=== What you will do ===
Beginning at the line that holds "FAN pin GND: GND -> none" and continuing to the last line of the data below, transcribe every line word for word, without pictures.

Data to process Start Marker

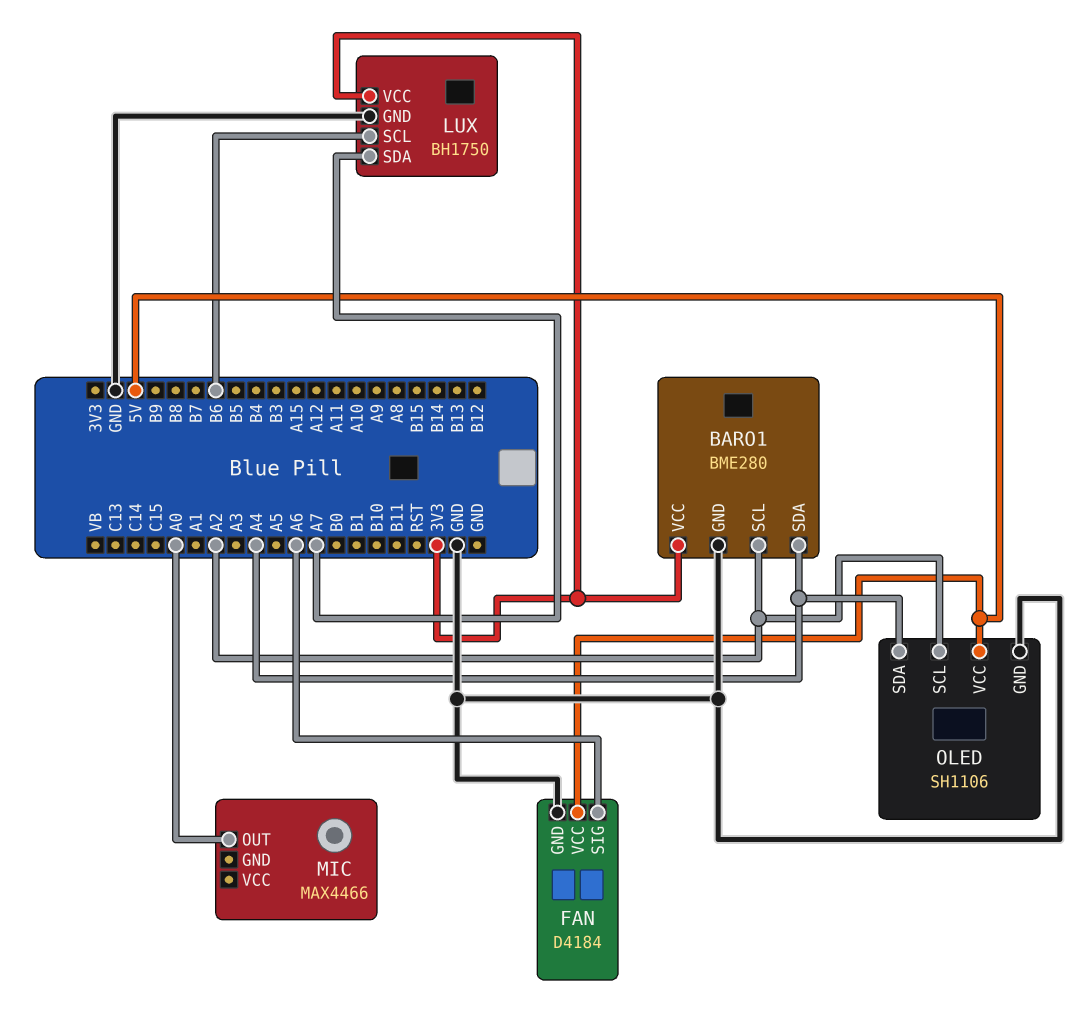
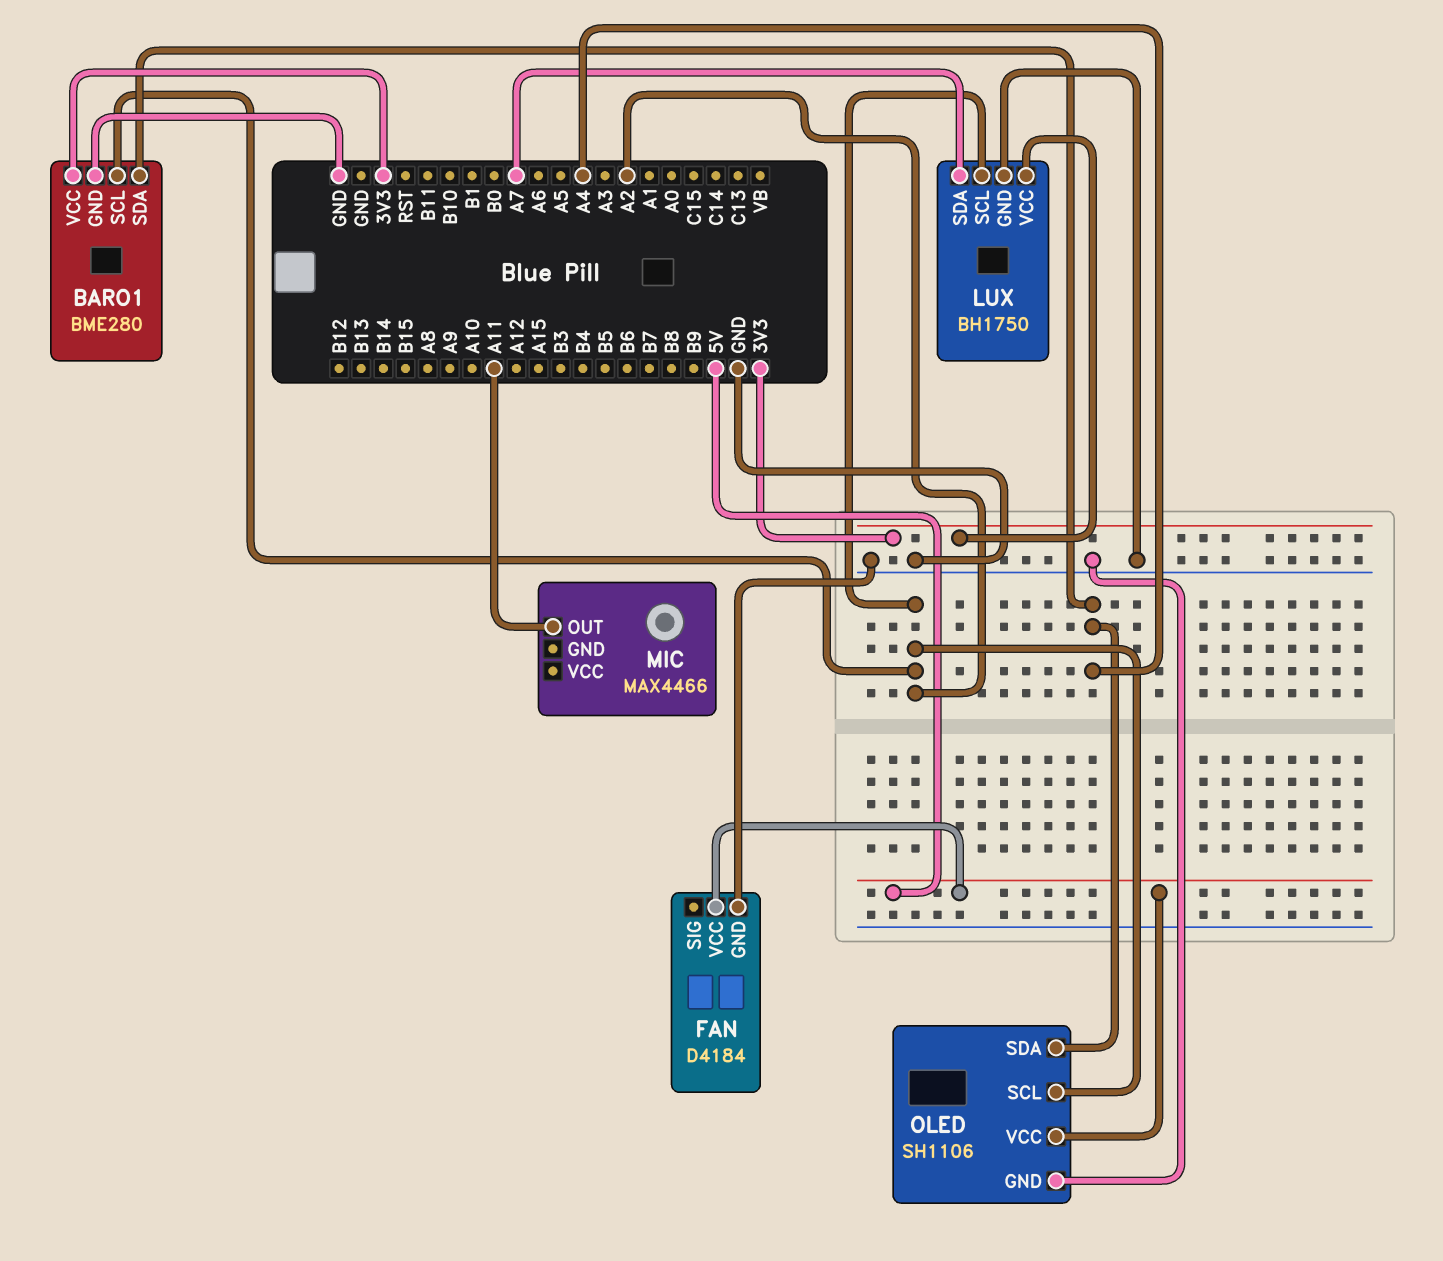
FAN pin SIG: A6 -> none
LUX pin SCL: B6 -> A2
MIC pin OUT: A0 -> A11

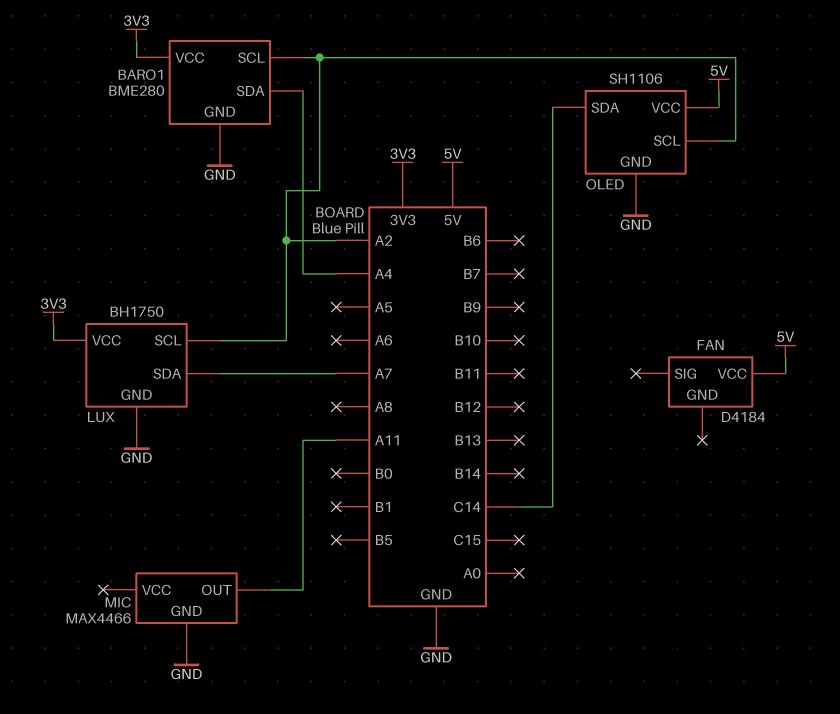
FAN pin GND: GND -> none
MIC pin GND: none -> GND
OLED pin SDA: A4 -> C14

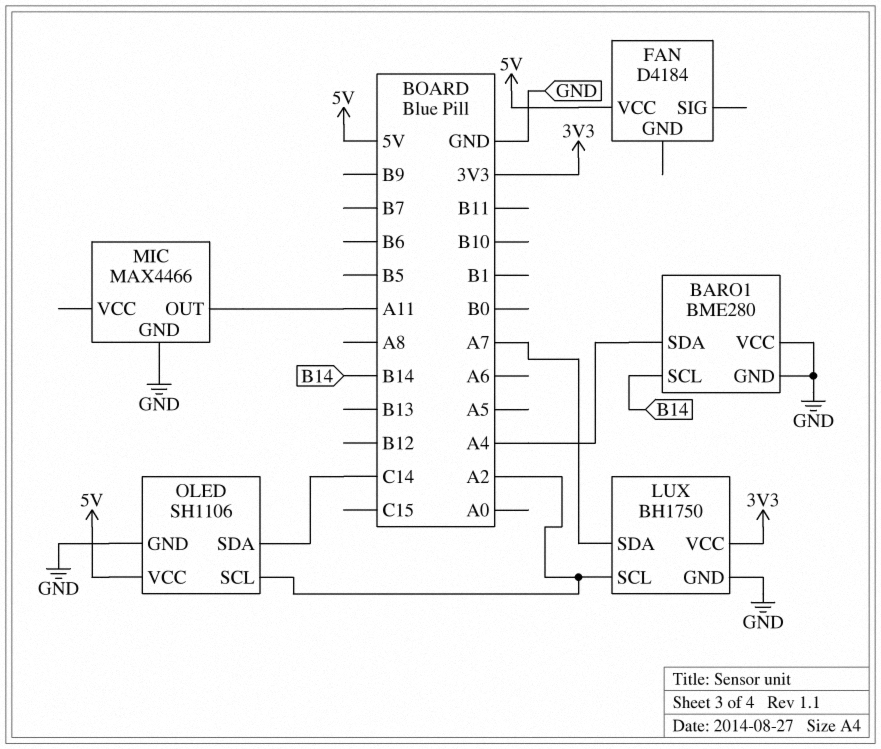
BARO1 pin SCL: A2 -> B14
BARO1 pin VCC: 3V3 -> GND

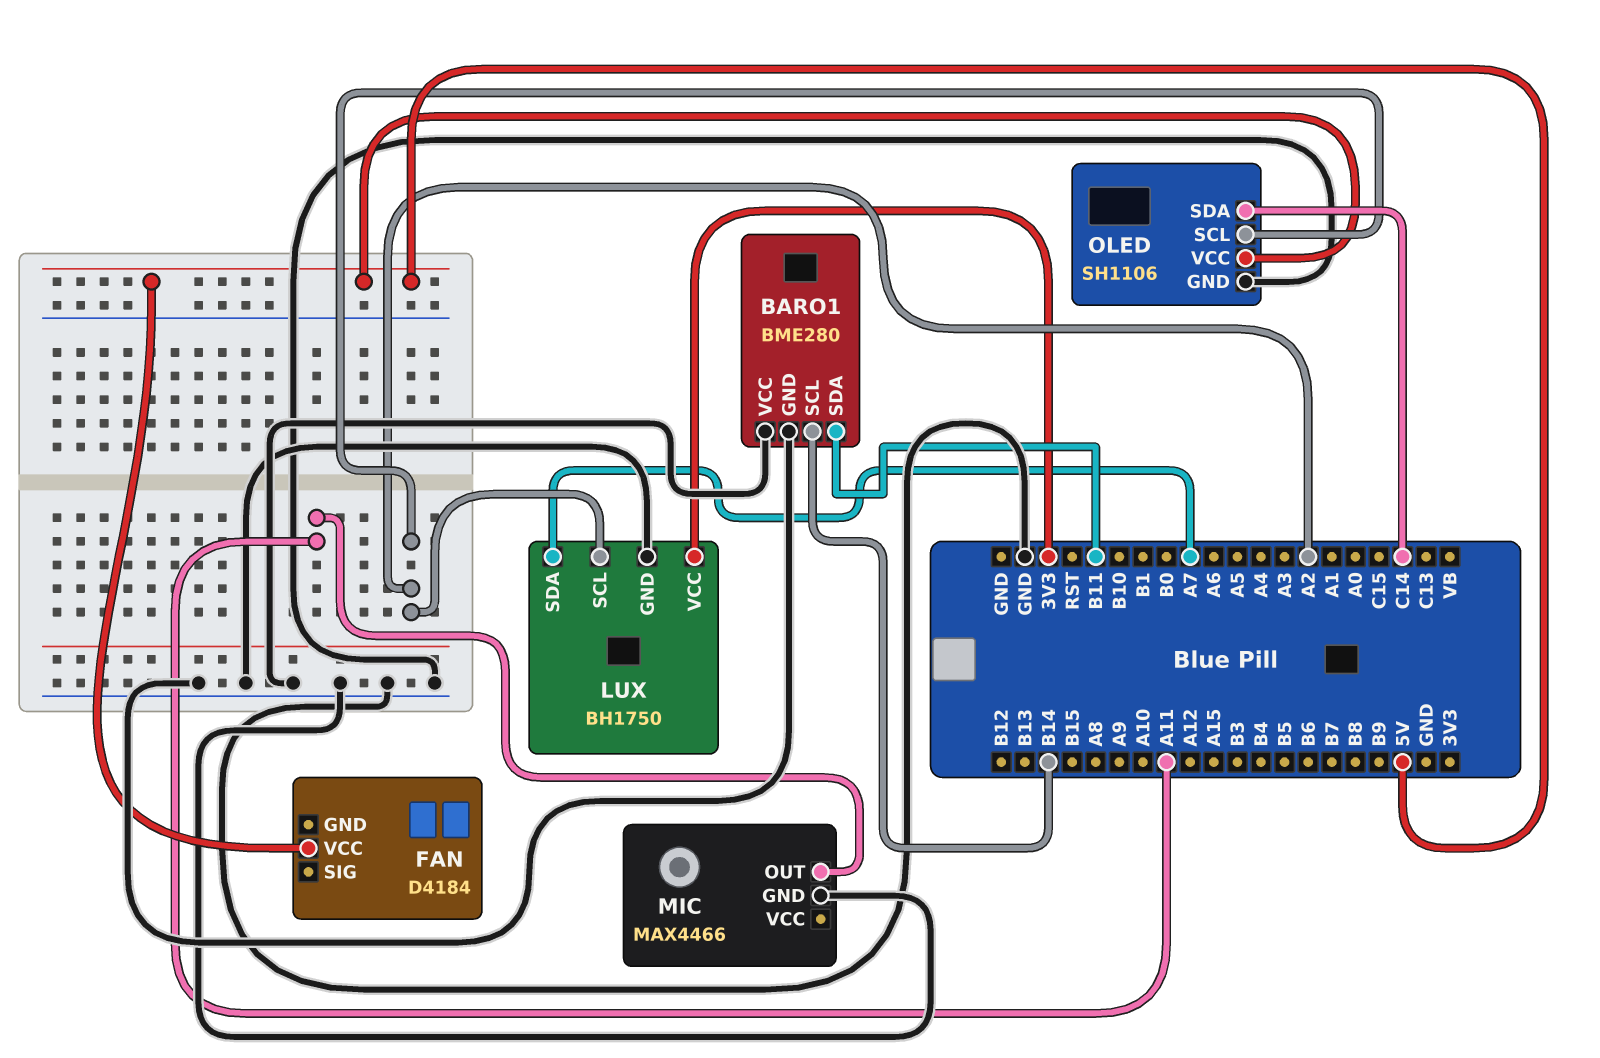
BARO1 pin SDA: A4 -> B11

Data to process End Marker

=== Response ===
FAN pin GND: GND -> none
MIC pin GND: none -> GND
OLED pin SDA: A4 -> C14

BARO1 pin SCL: A2 -> B14
BARO1 pin VCC: 3V3 -> GND

BARO1 pin SDA: A4 -> B11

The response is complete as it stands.